--- YOUR TASK ---
Leave out the pictures. Return every record otherwise untouched.

--- STORED DATA ---
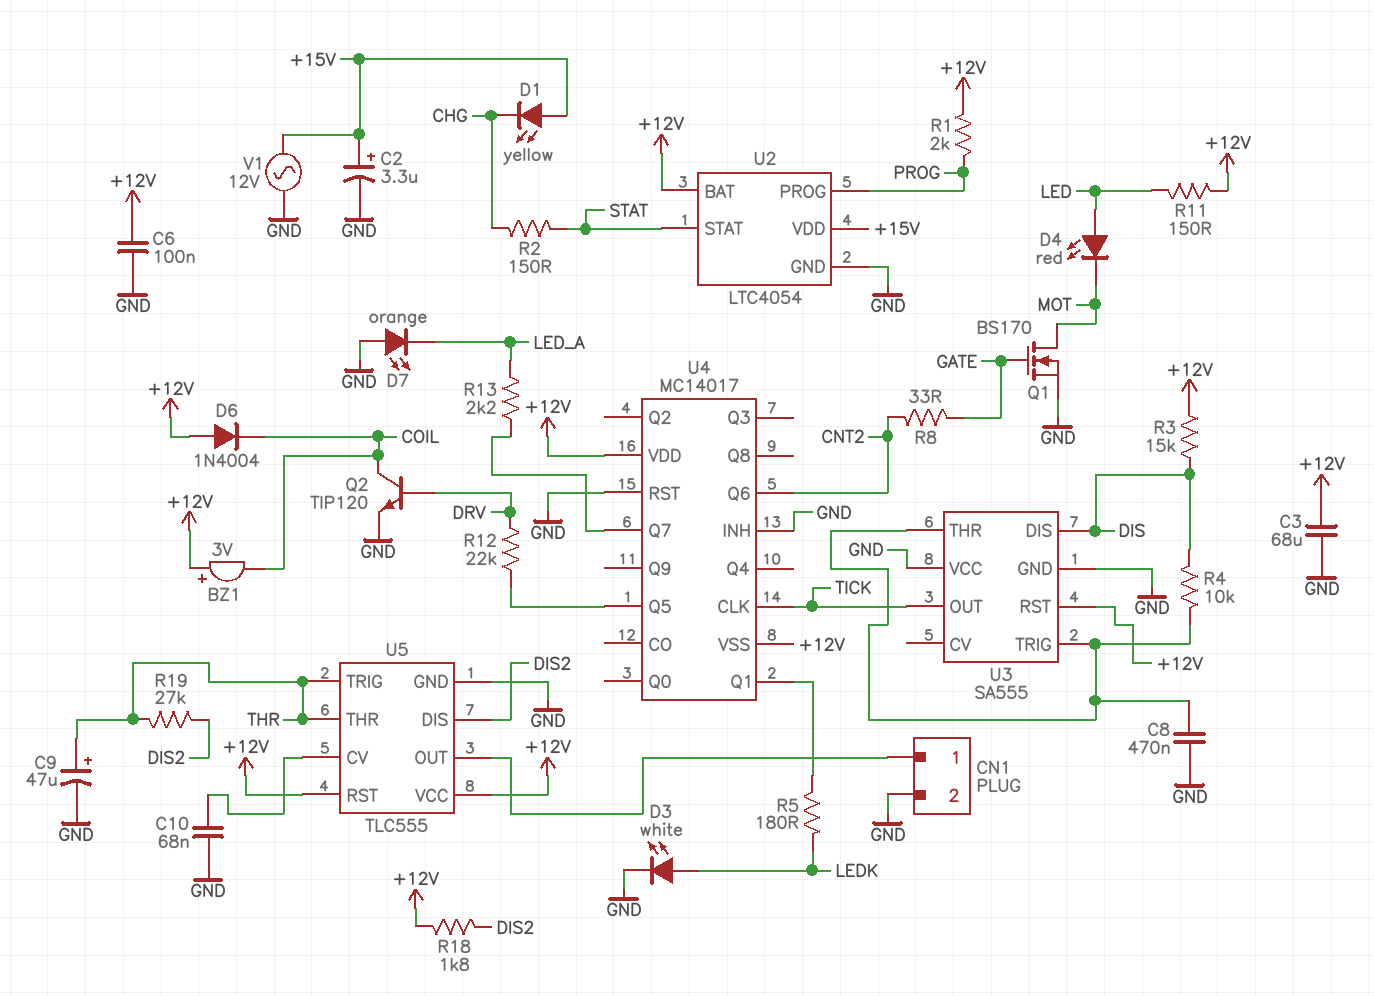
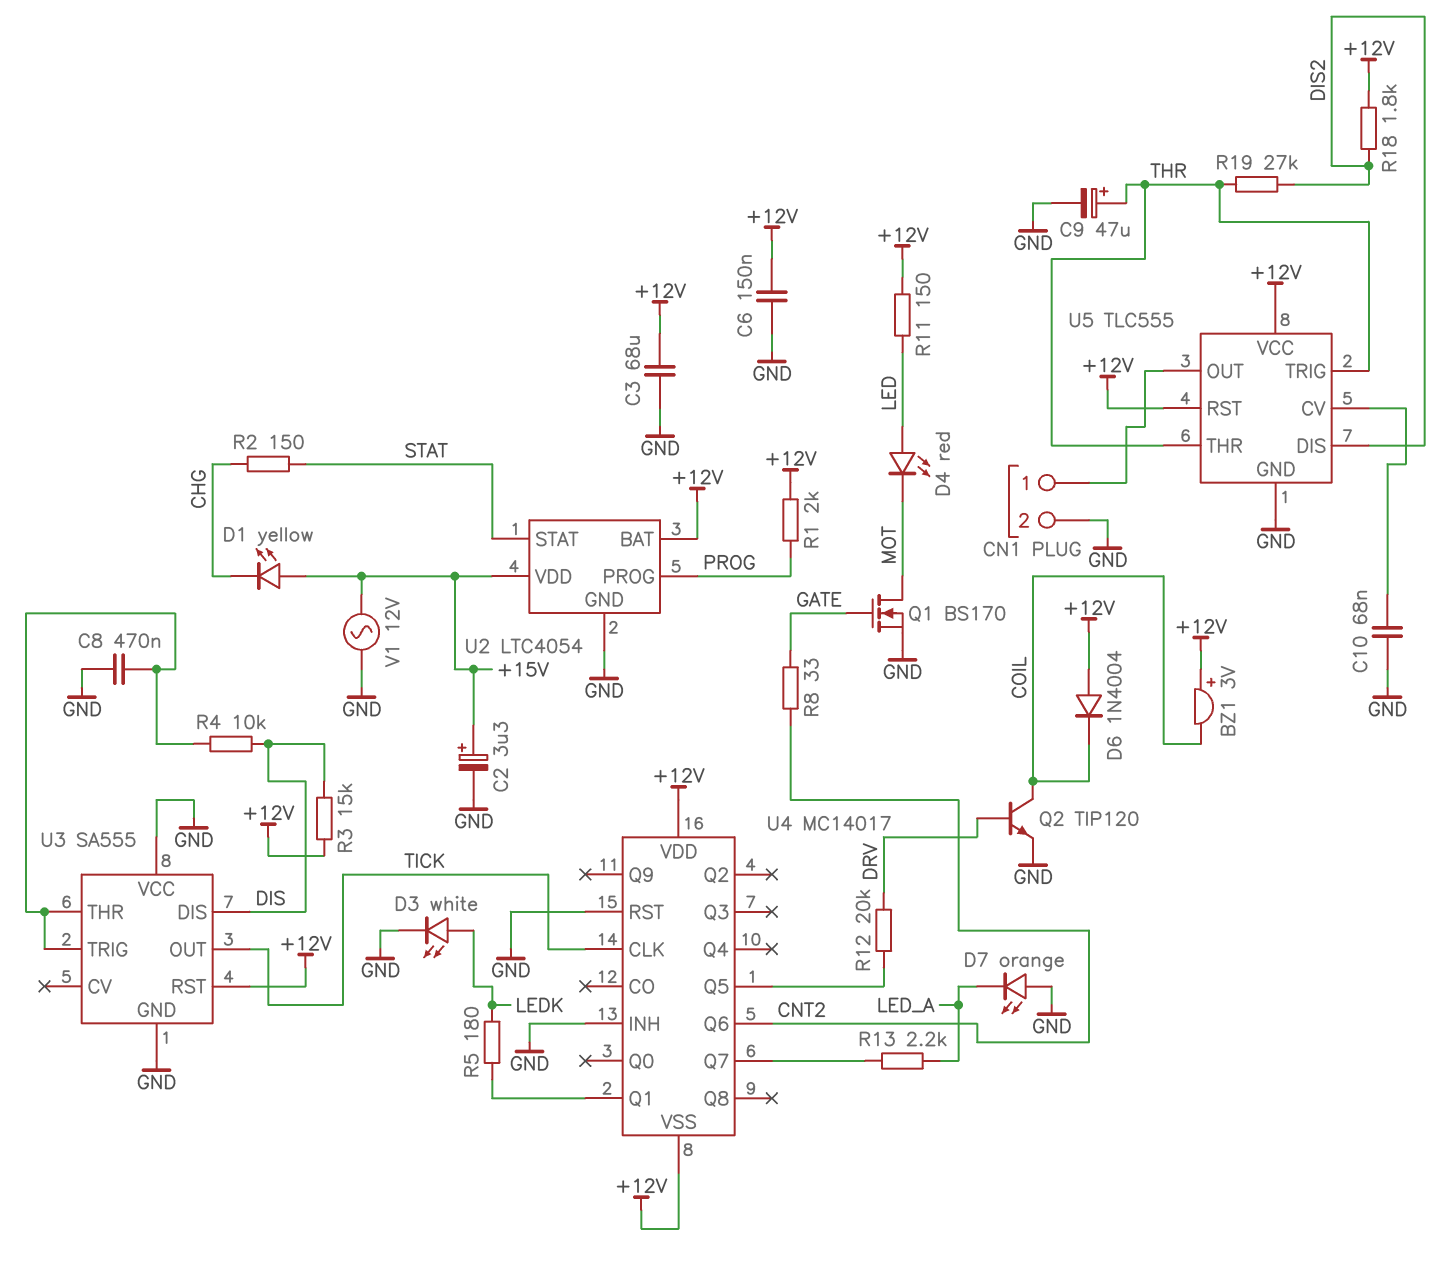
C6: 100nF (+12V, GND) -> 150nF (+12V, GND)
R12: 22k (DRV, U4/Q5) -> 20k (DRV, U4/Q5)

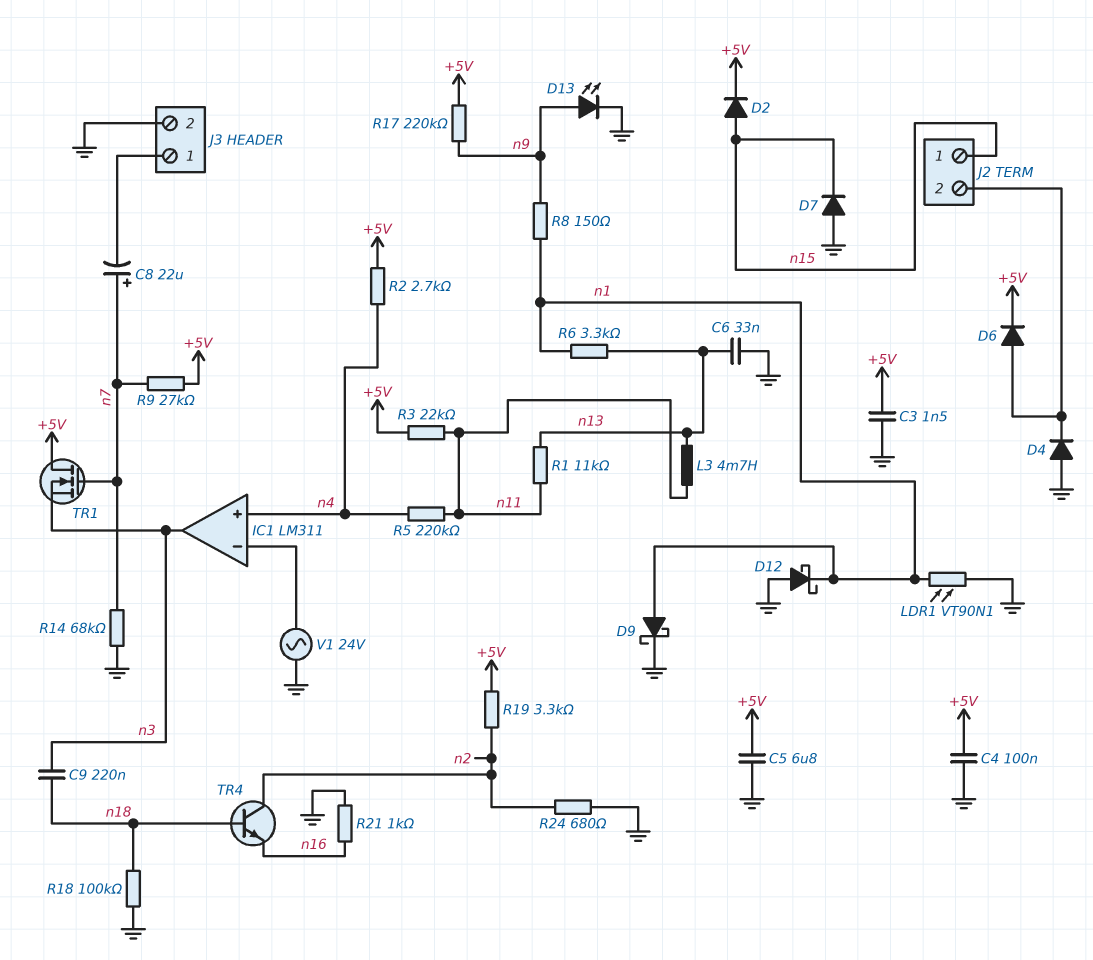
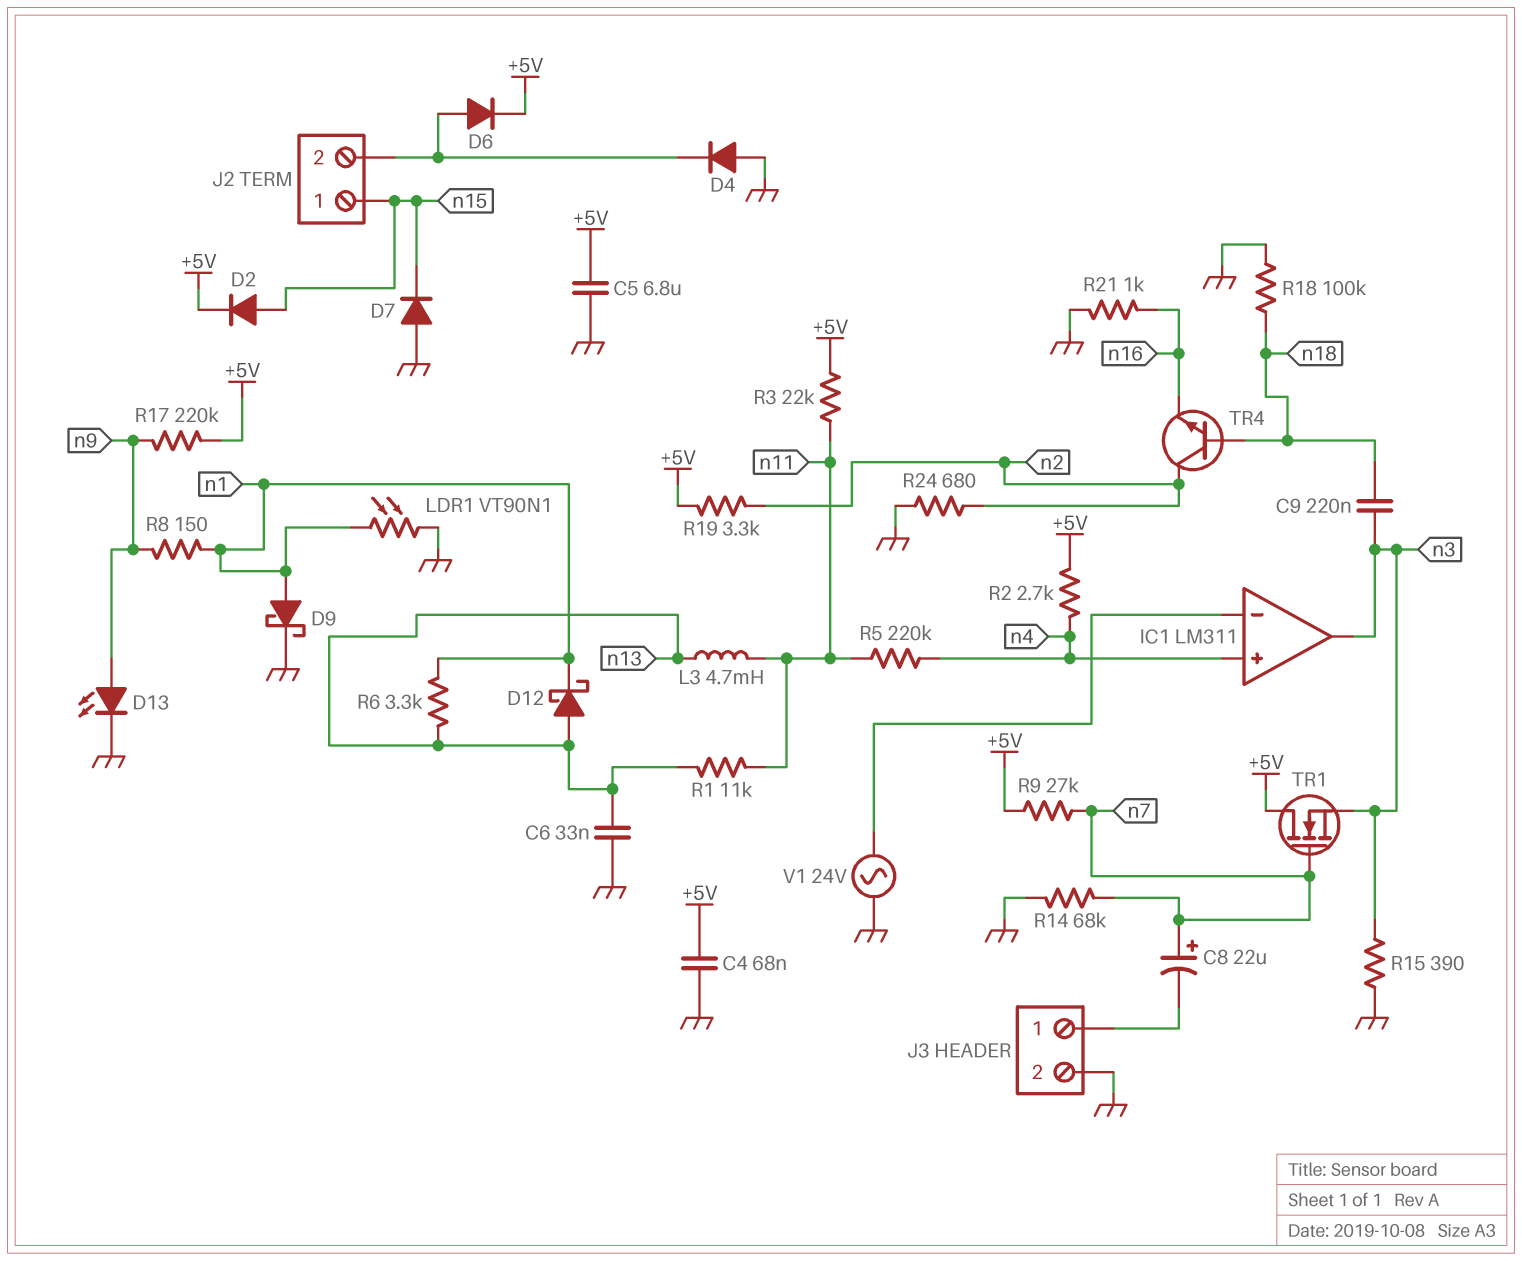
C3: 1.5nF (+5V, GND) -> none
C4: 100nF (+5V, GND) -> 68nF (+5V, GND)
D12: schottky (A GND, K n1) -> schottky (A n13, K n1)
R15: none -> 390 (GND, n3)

--- WRITTEN ANSWER ---
C6: 100nF (+12V, GND) -> 150nF (+12V, GND)
R12: 22k (DRV, U4/Q5) -> 20k (DRV, U4/Q5)

C3: 1.5nF (+5V, GND) -> none
C4: 100nF (+5V, GND) -> 68nF (+5V, GND)
D12: schottky (A GND, K n1) -> schottky (A n13, K n1)
R15: none -> 390 (GND, n3)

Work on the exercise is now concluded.